What is being asked
Quote, without any change, the line that contains "none -> tan brick G8 level 1" and all lines that follow it to the end of the data below.

Object transformation records:
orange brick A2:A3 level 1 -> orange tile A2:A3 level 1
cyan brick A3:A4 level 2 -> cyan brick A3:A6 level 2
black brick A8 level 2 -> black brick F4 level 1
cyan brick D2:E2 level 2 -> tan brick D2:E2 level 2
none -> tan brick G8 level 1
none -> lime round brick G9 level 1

Answer for this exercise
none -> tan brick G8 level 1
none -> lime round brick G9 level 1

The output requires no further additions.